> **What is being asked**
Look through the listing below for the word "white" and copy every line where it occurs.

--- Data for review Enclosed Below ---

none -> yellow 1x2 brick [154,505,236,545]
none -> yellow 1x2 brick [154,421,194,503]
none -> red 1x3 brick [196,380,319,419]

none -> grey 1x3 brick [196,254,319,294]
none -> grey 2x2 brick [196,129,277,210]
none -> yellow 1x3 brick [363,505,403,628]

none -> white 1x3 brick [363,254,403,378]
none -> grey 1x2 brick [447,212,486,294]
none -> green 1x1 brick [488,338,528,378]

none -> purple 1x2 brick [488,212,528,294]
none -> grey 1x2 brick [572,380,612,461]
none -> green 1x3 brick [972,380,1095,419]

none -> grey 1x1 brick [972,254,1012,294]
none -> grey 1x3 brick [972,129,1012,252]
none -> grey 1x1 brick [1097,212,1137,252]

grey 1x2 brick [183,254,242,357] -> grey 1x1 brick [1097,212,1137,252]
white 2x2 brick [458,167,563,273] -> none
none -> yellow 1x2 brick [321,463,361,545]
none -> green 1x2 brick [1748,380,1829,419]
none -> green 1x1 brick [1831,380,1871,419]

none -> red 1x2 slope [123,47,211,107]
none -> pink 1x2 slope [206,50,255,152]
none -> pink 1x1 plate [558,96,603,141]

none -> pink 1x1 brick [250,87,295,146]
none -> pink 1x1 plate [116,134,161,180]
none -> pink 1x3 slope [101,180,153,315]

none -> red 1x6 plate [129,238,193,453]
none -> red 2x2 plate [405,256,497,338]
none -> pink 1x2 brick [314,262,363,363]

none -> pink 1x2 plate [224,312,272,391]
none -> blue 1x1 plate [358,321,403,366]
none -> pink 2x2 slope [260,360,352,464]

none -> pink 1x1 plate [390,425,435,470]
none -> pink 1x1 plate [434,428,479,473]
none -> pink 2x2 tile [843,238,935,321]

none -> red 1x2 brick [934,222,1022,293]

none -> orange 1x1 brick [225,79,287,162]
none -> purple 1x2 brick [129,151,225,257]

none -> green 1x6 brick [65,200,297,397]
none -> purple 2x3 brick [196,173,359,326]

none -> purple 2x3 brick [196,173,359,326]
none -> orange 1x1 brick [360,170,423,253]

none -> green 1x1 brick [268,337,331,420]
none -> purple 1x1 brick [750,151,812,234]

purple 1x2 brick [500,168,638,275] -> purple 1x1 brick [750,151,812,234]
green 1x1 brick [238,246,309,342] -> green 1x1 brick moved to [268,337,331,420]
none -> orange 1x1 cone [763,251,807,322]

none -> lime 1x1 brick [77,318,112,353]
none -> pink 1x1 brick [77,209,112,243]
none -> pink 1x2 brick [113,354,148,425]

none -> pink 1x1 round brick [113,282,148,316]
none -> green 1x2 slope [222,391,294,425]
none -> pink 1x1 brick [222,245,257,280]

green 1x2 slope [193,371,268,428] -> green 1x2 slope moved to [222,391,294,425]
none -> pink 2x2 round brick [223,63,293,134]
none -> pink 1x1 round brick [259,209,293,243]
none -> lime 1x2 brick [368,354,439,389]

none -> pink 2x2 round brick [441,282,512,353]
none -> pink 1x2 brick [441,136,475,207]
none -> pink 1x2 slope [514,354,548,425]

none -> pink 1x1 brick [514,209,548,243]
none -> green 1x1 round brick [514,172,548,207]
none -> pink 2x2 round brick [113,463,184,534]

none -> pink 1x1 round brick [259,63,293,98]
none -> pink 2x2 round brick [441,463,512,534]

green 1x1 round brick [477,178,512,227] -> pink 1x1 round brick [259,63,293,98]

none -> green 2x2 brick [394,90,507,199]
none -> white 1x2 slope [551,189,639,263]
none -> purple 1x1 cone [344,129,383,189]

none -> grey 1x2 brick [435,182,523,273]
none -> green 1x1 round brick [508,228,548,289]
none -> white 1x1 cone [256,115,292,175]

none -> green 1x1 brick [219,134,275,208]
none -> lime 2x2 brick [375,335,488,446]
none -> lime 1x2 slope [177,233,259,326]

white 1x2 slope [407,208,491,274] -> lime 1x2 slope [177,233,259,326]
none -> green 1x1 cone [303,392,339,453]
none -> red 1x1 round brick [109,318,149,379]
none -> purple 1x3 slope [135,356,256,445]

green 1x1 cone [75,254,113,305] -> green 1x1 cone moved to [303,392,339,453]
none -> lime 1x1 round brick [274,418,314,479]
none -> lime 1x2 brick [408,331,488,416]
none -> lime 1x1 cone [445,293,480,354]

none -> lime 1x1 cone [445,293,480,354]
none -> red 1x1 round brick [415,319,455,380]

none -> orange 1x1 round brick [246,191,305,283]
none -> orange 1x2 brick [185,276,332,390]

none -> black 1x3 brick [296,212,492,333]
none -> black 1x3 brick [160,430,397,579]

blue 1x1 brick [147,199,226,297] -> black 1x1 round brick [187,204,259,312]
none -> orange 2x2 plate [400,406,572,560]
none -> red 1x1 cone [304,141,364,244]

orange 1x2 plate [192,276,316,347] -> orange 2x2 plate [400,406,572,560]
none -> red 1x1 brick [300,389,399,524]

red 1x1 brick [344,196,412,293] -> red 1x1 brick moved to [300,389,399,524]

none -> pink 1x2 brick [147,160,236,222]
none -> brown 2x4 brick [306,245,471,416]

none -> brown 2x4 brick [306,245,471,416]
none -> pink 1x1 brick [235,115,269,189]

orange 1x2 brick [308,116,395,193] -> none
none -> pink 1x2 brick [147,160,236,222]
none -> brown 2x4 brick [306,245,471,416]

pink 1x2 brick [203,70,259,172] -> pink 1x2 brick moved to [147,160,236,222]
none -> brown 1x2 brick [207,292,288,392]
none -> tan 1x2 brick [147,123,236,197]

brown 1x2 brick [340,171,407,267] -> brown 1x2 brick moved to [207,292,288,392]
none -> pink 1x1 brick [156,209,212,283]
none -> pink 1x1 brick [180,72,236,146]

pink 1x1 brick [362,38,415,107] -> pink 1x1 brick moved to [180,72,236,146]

--- End of Enclosed Data for review ---

> **Answer box**
none -> white 1x3 brick [363,254,403,378]
white 2x2 brick [458,167,563,273] -> none
none -> white 1x2 slope [551,189,639,263]
none -> white 1x1 cone [256,115,292,175]
white 1x2 slope [407,208,491,274] -> lime 1x2 slope [177,233,259,326]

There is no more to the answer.